■ The records:
*** Block opens ***

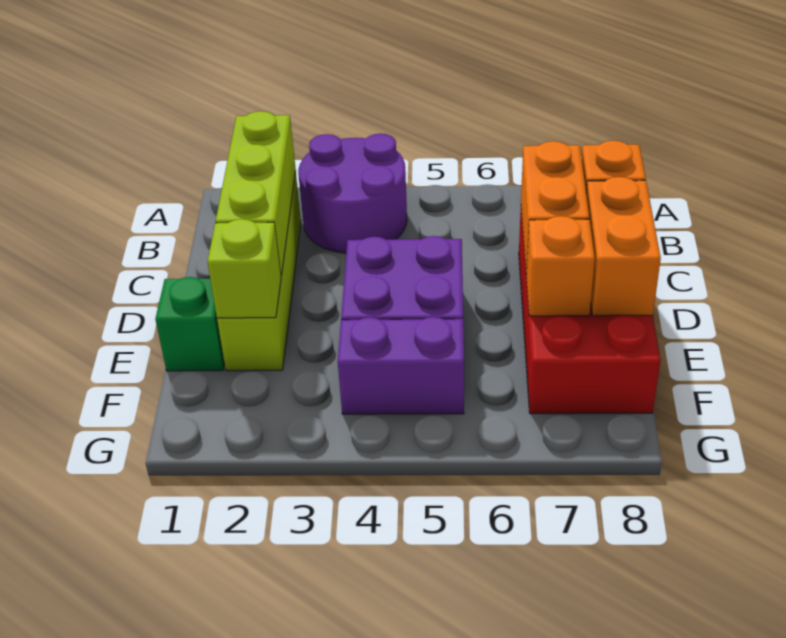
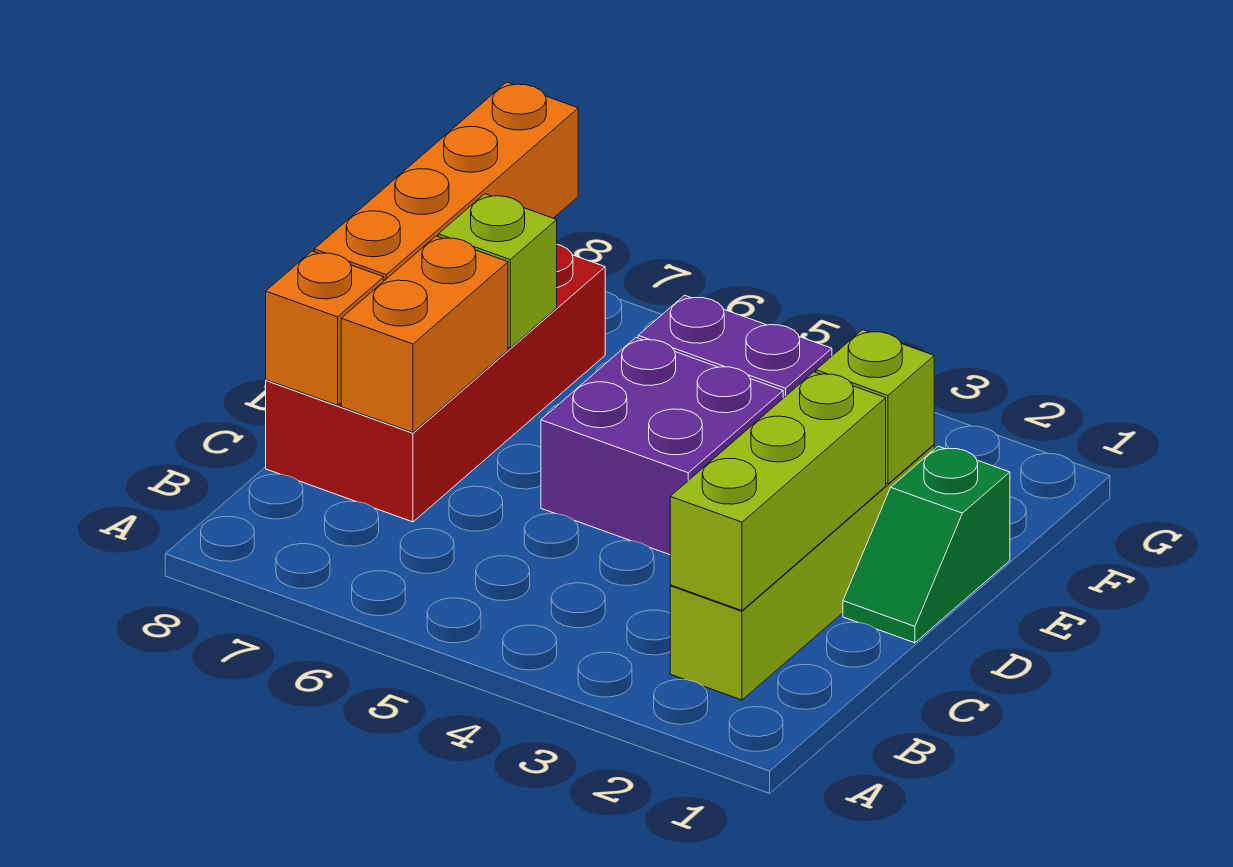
purple 2x2 round brick [298,134,407,253] -> none
orange 1x2 brick [586,177,661,316] -> orange 1x4 brick [314,82,578,281]
orange 1x1 brick [526,216,595,316] -> lime 1x1 brick [438,194,557,348]

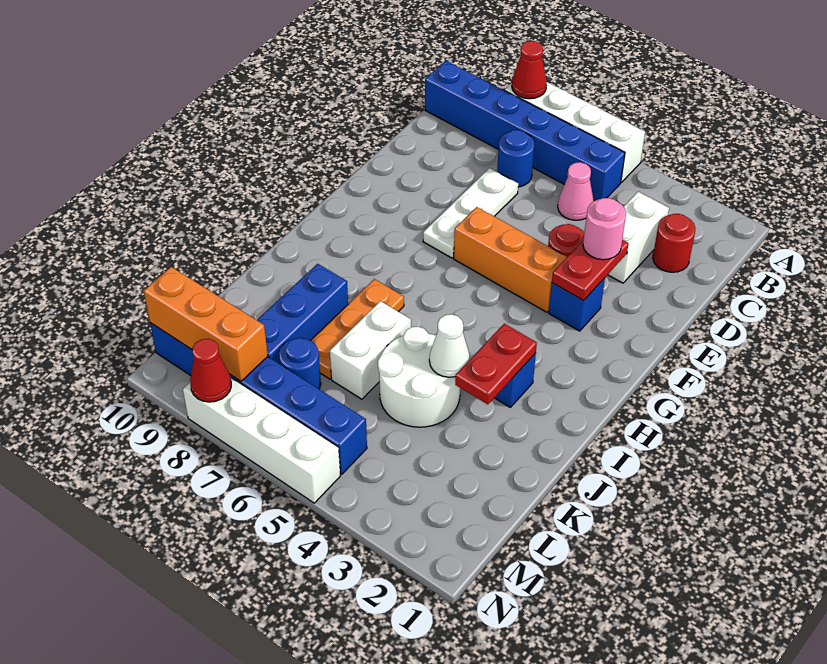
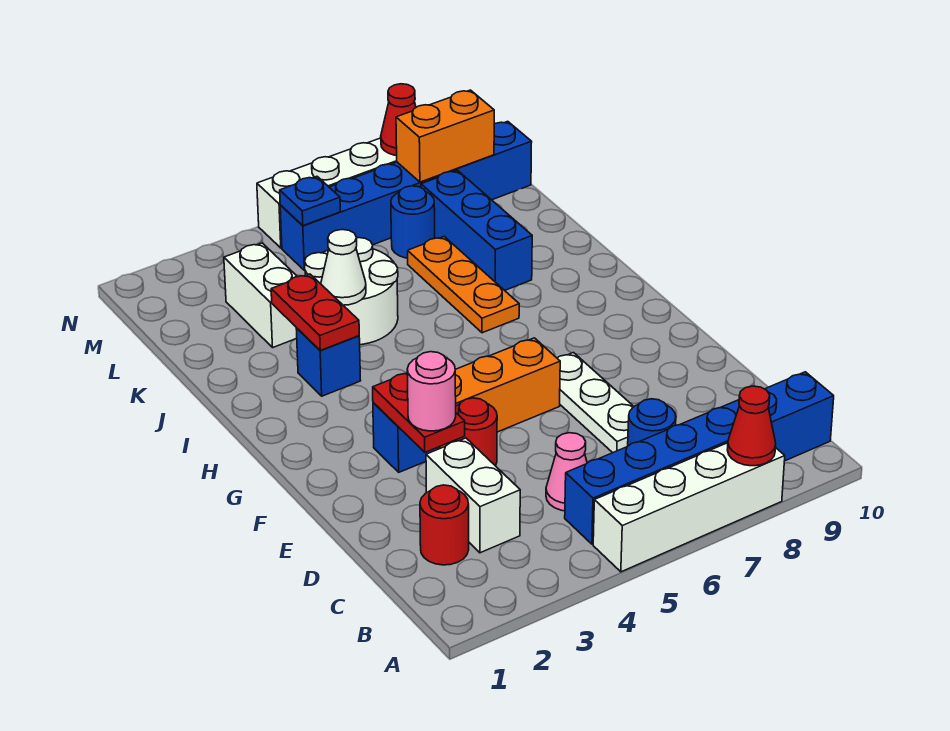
white 1x2 brick [330,301,411,399] -> white 1x2 brick moved to [224,243,297,347]
none -> blue 1x1 plate [280,176,340,226]
orange 1x3 brick [144,267,268,381] -> orange 1x2 brick [396,90,494,182]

*** Block closes ***

■ Exercise brief:
The answer must be an exact copy of every record above, minus the pictures.

■ Result:
purple 2x2 round brick [298,134,407,253] -> none
orange 1x2 brick [586,177,661,316] -> orange 1x4 brick [314,82,578,281]
orange 1x1 brick [526,216,595,316] -> lime 1x1 brick [438,194,557,348]

white 1x2 brick [330,301,411,399] -> white 1x2 brick moved to [224,243,297,347]
none -> blue 1x1 plate [280,176,340,226]
orange 1x3 brick [144,267,268,381] -> orange 1x2 brick [396,90,494,182]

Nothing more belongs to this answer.